### EXERCISE DESCRIPTION
Render every line of the material below as a numbered list, skipping blank lines and leaving the pictures out.

(Extracted records)
━━━━

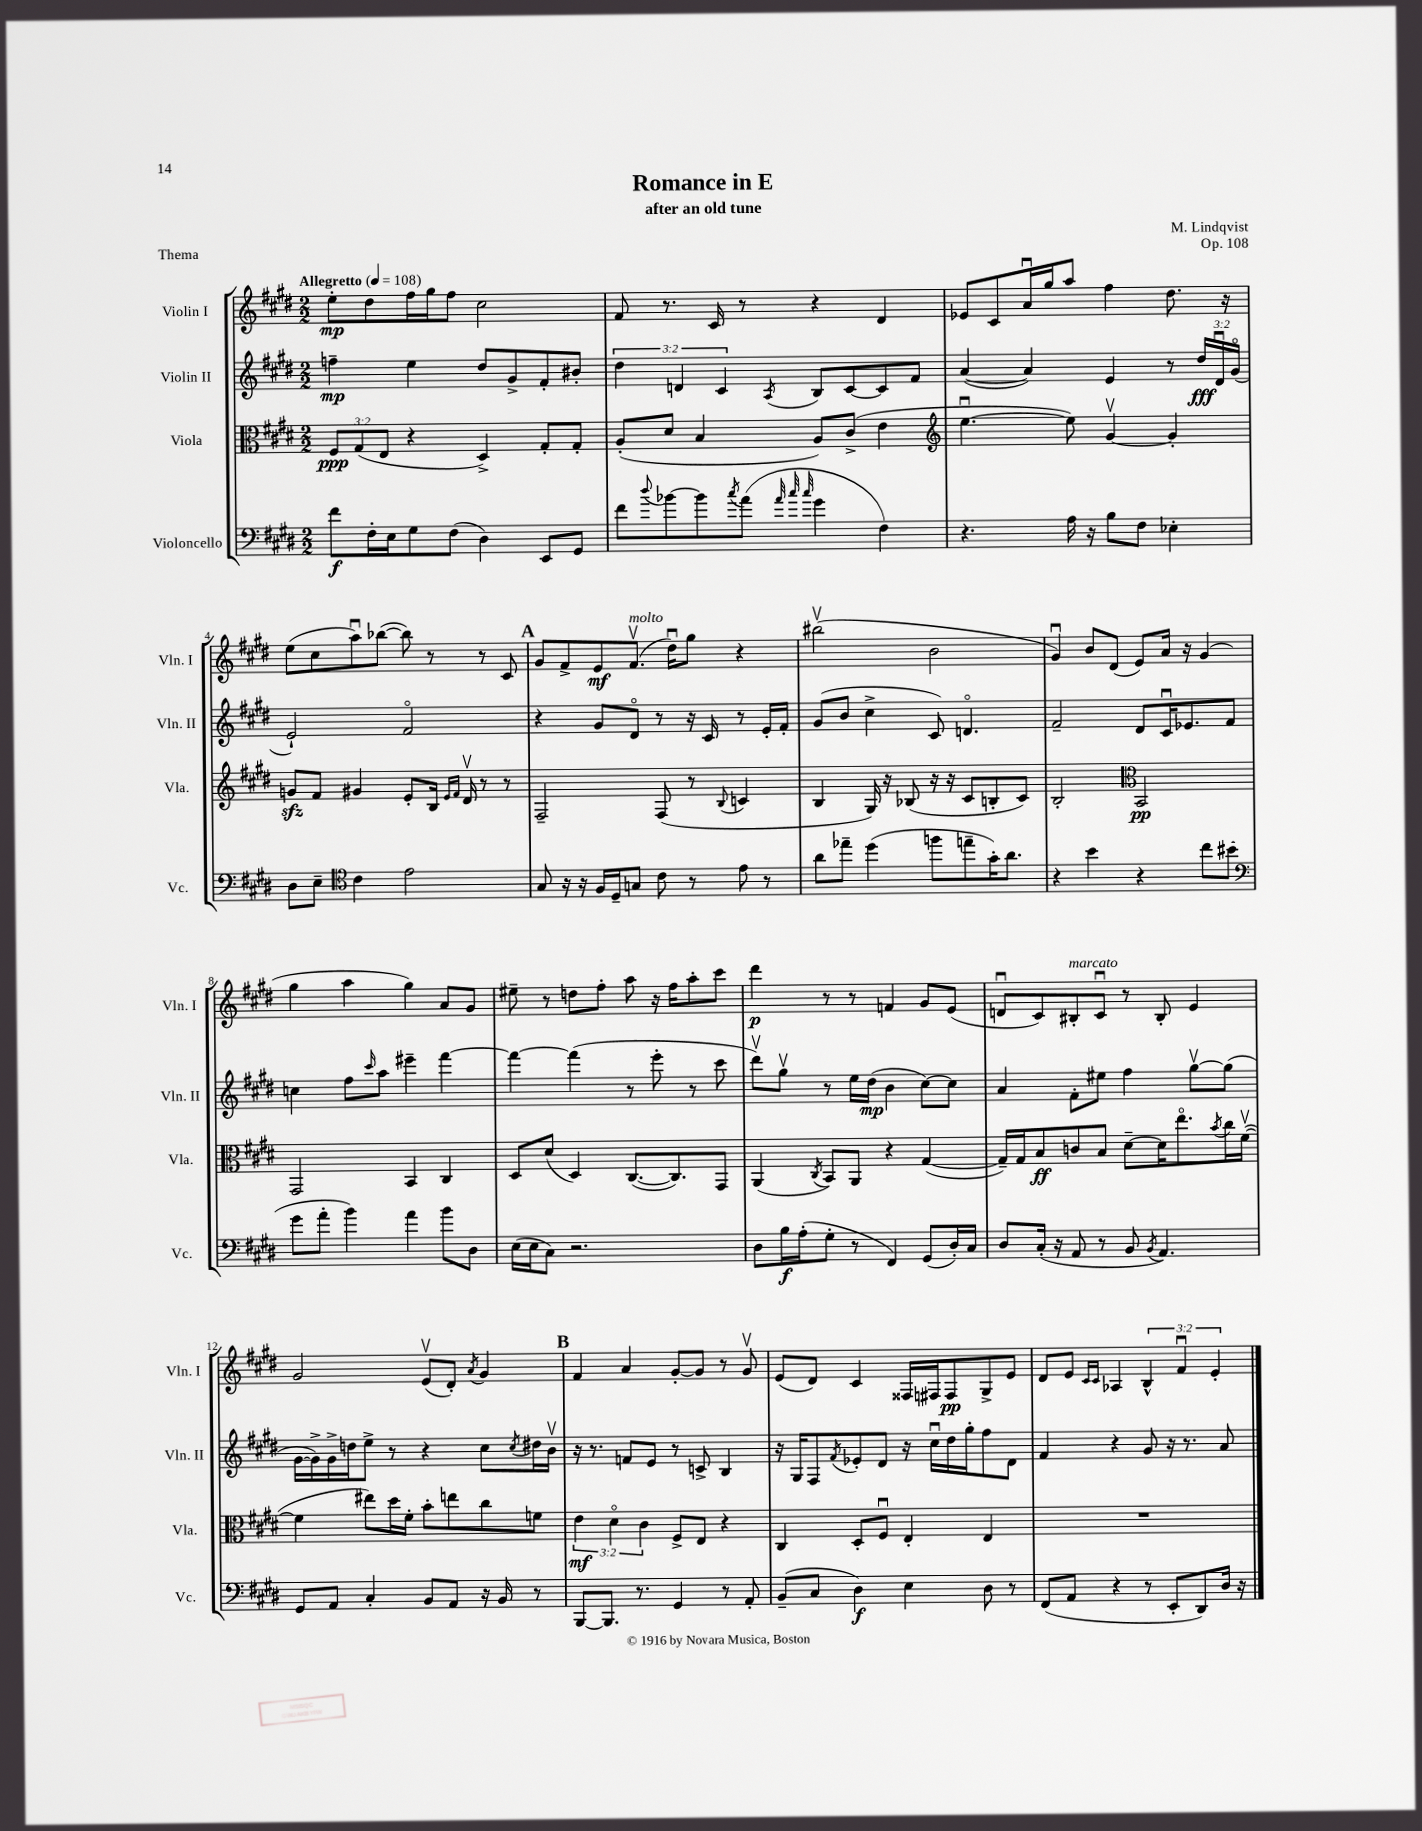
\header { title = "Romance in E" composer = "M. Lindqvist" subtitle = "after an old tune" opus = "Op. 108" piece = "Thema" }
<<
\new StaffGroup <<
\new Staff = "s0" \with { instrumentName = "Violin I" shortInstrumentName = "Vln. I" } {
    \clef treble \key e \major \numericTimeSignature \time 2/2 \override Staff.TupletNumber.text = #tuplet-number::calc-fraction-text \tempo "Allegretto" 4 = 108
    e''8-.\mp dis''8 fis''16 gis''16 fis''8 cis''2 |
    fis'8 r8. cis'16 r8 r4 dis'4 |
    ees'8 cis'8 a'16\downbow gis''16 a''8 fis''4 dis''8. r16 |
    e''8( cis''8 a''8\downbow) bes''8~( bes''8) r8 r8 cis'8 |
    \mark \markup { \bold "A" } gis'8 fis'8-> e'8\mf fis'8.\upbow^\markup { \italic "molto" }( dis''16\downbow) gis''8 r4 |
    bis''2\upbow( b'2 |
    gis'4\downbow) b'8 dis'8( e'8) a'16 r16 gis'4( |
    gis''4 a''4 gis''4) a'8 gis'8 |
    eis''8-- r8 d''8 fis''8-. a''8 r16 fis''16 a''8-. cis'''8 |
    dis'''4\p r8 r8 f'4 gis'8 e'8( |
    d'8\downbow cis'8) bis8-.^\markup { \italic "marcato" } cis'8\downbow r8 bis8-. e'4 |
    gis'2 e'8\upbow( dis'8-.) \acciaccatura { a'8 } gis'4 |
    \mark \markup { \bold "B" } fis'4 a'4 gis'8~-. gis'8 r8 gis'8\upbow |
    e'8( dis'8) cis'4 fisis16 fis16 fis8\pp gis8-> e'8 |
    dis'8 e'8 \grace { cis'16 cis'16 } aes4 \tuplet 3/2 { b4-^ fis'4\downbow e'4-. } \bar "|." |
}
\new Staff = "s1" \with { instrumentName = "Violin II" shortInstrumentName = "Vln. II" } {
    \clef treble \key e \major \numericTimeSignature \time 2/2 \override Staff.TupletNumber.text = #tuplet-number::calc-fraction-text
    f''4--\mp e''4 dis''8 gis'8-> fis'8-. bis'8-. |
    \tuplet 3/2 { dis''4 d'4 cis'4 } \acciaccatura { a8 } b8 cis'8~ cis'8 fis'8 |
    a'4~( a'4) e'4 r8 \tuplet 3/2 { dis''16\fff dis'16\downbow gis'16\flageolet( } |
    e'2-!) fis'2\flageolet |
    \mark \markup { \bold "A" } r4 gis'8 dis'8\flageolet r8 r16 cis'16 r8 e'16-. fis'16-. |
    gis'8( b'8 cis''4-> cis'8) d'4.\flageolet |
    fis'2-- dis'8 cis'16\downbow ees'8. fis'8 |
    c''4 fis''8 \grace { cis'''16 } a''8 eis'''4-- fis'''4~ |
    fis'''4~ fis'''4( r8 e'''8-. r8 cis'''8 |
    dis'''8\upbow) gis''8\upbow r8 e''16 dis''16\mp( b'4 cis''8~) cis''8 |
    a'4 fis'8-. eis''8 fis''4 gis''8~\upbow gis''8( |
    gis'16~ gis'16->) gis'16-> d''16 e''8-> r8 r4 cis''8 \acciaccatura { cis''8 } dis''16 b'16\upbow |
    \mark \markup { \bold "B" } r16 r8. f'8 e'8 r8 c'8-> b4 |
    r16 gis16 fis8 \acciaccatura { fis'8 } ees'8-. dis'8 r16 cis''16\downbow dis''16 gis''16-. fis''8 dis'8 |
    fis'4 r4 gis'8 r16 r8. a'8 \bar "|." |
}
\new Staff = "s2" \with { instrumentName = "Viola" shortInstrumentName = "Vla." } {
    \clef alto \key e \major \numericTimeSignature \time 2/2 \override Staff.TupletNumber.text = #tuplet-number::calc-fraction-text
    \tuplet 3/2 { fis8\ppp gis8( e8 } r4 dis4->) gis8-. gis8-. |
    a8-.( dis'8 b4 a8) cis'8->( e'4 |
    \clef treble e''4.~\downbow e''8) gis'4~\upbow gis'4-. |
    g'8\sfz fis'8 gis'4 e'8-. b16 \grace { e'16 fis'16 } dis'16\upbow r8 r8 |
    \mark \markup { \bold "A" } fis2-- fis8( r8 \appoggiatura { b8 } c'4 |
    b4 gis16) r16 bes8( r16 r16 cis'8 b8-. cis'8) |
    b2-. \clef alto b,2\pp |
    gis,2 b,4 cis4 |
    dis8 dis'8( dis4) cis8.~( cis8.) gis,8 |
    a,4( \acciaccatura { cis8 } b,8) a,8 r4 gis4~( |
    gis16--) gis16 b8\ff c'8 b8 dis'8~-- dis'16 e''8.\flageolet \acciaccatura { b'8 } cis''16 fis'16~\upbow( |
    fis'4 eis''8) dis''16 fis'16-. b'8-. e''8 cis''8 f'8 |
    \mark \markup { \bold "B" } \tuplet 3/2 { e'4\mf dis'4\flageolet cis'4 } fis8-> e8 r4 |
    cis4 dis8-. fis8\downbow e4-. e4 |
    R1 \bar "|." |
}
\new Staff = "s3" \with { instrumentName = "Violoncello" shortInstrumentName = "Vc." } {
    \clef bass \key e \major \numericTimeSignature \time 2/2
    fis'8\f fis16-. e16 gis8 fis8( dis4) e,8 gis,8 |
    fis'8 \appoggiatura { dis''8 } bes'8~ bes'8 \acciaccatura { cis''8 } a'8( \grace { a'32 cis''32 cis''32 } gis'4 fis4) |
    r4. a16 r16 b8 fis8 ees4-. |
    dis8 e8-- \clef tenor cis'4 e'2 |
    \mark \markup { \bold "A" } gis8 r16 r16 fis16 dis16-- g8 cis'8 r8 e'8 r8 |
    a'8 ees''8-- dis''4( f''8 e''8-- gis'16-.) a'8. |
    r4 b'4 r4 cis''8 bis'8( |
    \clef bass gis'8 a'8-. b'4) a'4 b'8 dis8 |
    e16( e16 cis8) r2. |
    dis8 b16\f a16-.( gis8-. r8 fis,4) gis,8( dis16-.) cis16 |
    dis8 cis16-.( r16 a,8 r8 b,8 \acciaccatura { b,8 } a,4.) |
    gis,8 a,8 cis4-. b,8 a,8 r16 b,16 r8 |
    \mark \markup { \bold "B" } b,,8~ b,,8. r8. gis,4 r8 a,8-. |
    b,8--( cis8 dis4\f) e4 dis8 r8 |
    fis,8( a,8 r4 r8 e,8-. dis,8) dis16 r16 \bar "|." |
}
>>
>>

━━━━

### RESULT FOR THIS TASK
1. \header { title = "Romance in E" composer = "M. Lindqvist" subtitle = "after an old tune" opus = "Op. 108" piece = "Thema" }
2. <<
3. \new StaffGroup <<
4. \new Staff = "s0" \with { instrumentName = "Violin I" shortInstrumentName = "Vln. I" } {
5.     \clef treble \key e \major \numericTimeSignature \time 2/2 \override Staff.TupletNumber.text = #tuplet-number::calc-fraction-text \tempo "Allegretto" 4 = 108
6.     e''8-.\mp dis''8 fis''16 gis''16 fis''8 cis''2 |
7.     fis'8 r8. cis'16 r8 r4 dis'4 |
8.     ees'8 cis'8 a'16\downbow gis''16 a''8 fis''4 dis''8. r16 |
9.     e''8( cis''8 a''8\downbow) bes''8~( bes''8) r8 r8 cis'8 |
10.     \mark \markup { \bold "A" } gis'8 fis'8-> e'8\mf fis'8.\upbow^\markup { \italic "molto" }( dis''16\downbow) gis''8 r4 |
11.     bis''2\upbow( b'2 |
12.     gis'4\downbow) b'8 dis'8( e'8) a'16 r16 gis'4( |
13.     gis''4 a''4 gis''4) a'8 gis'8 |
14.     eis''8-- r8 d''8 fis''8-. a''8 r16 fis''16 a''8-. cis'''8 |
15.     dis'''4\p r8 r8 f'4 gis'8 e'8( |
16.     d'8\downbow cis'8) bis8-.^\markup { \italic "marcato" } cis'8\downbow r8 bis8-. e'4 |
17.     gis'2 e'8\upbow( dis'8-.) \acciaccatura { a'8 } gis'4 |
18.     \mark \markup { \bold "B" } fis'4 a'4 gis'8~-. gis'8 r8 gis'8\upbow |
19.     e'8( dis'8) cis'4 fisis16 fis16 fis8\pp gis8-> e'8 |
20.     dis'8 e'8 \grace { cis'16 cis'16 } aes4 \tuplet 3/2 { b4-^ fis'4\downbow e'4-. } \bar "|." |
21. }
22. \new Staff = "s1" \with { instrumentName = "Violin II" shortInstrumentName = "Vln. II" } {
23.     \clef treble \key e \major \numericTimeSignature \time 2/2 \override Staff.TupletNumber.text = #tuplet-number::calc-fraction-text
24.     f''4--\mp e''4 dis''8 gis'8-> fis'8-. bis'8-. |
25.     \tuplet 3/2 { dis''4 d'4 cis'4 } \acciaccatura { a8 } b8 cis'8~ cis'8 fis'8 |
26.     a'4~( a'4) e'4 r8 \tuplet 3/2 { dis''16\fff dis'16\downbow gis'16\flageolet( } |
27.     e'2-!) fis'2\flageolet |
28.     \mark \markup { \bold "A" } r4 gis'8 dis'8\flageolet r8 r16 cis'16 r8 e'16-. fis'16-. |
29.     gis'8( b'8 cis''4-> cis'8) d'4.\flageolet |
30.     fis'2-- dis'8 cis'16\downbow ees'8. fis'8 |
31.     c''4 fis''8 \grace { cis'''16 } a''8 eis'''4-- fis'''4~ |
32.     fis'''4~ fis'''4( r8 e'''8-. r8 cis'''8 |
33.     dis'''8\upbow) gis''8\upbow r8 e''16 dis''16\mp( b'4 cis''8~) cis''8 |
34.     a'4 fis'8-. eis''8 fis''4 gis''8~\upbow gis''8( |
35.     gis'16~ gis'16->) gis'16-> d''16 e''8-> r8 r4 cis''8 \acciaccatura { cis''8 } dis''16 b'16\upbow |
36.     \mark \markup { \bold "B" } r16 r8. f'8 e'8 r8 c'8-> b4 |
37.     r16 gis16 fis8 \acciaccatura { fis'8 } ees'8-. dis'8 r16 cis''16\downbow dis''16 gis''16-. fis''8 dis'8 |
38.     fis'4 r4 gis'8 r16 r8. a'8 \bar "|." |
39. }
40. \new Staff = "s2" \with { instrumentName = "Viola" shortInstrumentName = "Vla." } {
41.     \clef alto \key e \major \numericTimeSignature \time 2/2 \override Staff.TupletNumber.text = #tuplet-number::calc-fraction-text
42.     \tuplet 3/2 { fis8\ppp gis8( e8 } r4 dis4->) gis8-. gis8-. |
43.     a8-.( dis'8 b4 a8) cis'8->( e'4 |
44.     \clef treble e''4.~\downbow e''8) gis'4~\upbow gis'4-. |
45.     g'8\sfz fis'8 gis'4 e'8-. b16 \grace { e'16 fis'16 } dis'16\upbow r8 r8 |
46.     \mark \markup { \bold "A" } fis2-- fis8( r8 \appoggiatura { b8 } c'4 |
47.     b4 gis16) r16 bes8( r16 r16 cis'8 b8-. cis'8) |
48.     b2-. \clef alto b,2\pp |
49.     gis,2 b,4 cis4 |
50.     dis8 dis'8( dis4) cis8.~( cis8.) gis,8 |
51.     a,4( \acciaccatura { cis8 } b,8) a,8 r4 gis4~( |
52.     gis16--) gis16 b8\ff c'8 b8 dis'8~-- dis'16 e''8.\flageolet \acciaccatura { b'8 } cis''16 fis'16~\upbow( |
53.     fis'4 eis''8) dis''16 fis'16-. b'8-. e''8 cis''8 f'8 |
54.     \mark \markup { \bold "B" } \tuplet 3/2 { e'4\mf dis'4\flageolet cis'4 } fis8-> e8 r4 |
55.     cis4 dis8-. fis8\downbow e4-. e4 |
56.     R1 \bar "|." |
57. }
58. \new Staff = "s3" \with { instrumentName = "Violoncello" shortInstrumentName = "Vc." } {
59.     \clef bass \key e \major \numericTimeSignature \time 2/2
60.     fis'8\f fis16-. e16 gis8 fis8( dis4) e,8 gis,8 |
61.     fis'8 \appoggiatura { dis''8 } bes'8~ bes'8 \acciaccatura { cis''8 } a'8( \grace { a'32 cis''32 cis''32 } gis'4 fis4) |
62.     r4. a16 r16 b8 fis8 ees4-. |
63.     dis8 e8-- \clef tenor cis'4 e'2 |
64.     \mark \markup { \bold "A" } gis8 r16 r16 fis16 dis16-- g8 cis'8 r8 e'8 r8 |
65.     a'8 ees''8-- dis''4( f''8 e''8-- gis'16-.) a'8. |
66.     r4 b'4 r4 cis''8 bis'8( |
67.     \clef bass gis'8 a'8-. b'4) a'4 b'8 dis8 |
68.     e16( e16 cis8) r2. |
69.     dis8 b16\f a16-.( gis8-. r8 fis,4) gis,8( dis16-.) cis16 |
70.     dis8 cis16-.( r16 a,8 r8 b,8 \acciaccatura { b,8 } a,4.) |
71.     gis,8 a,8 cis4-. b,8 a,8 r16 b,16 r8 |
72.     \mark \markup { \bold "B" } b,,8~ b,,8. r8. gis,4 r8 a,8-. |
73.     b,8--( cis8 dis4\f) e4 dis8 r8 |
74.     fis,8( a,8 r4 r8 e,8-. dis,8) dis16 r16 \bar "|." |
75. }
76. >>
77. >>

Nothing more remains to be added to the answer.